_YOUR ASSIGNMENT_. Across the entries that follow, tally every line holding the word "green" and reply with the count alone.

* * *

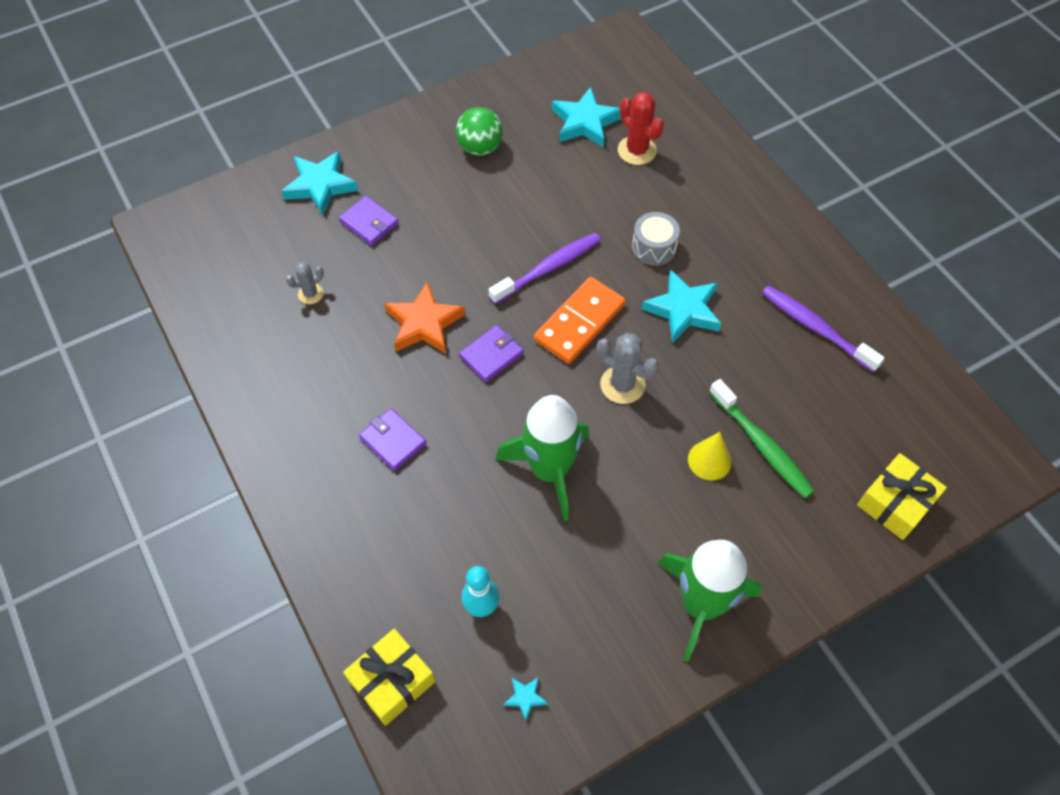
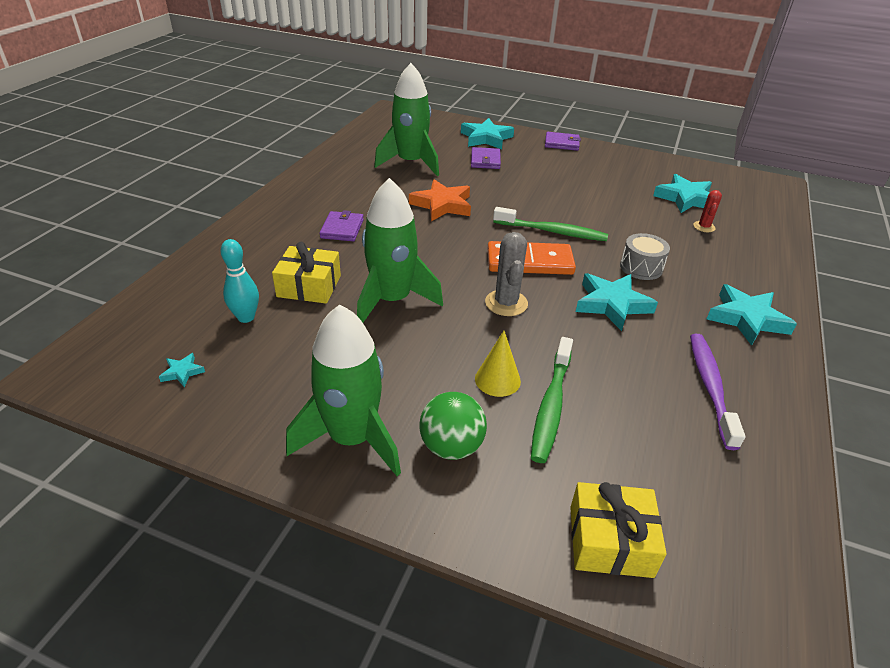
camera: 50 degrees right, 20 degrees down
(310, 294) = (410, 163): grey cactus -> green rocket
(392, 681) = (153, 303): yellow gift -> yellow gift (309, 286)
(480, 148) = (597, 172): green ball -> green ball (451, 447)
(491, 355) = (453, 238): purple wallet -> purple wallet (561, 143)
(548, 268) = (552, 232): purple toothbrush -> green toothbrush
(637, 150) = (704, 227): red cactus -> red cactus, size x0.60
(768, 236) = (747, 319): none -> turquoise star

* * *

_TASK SOLUTION_. 3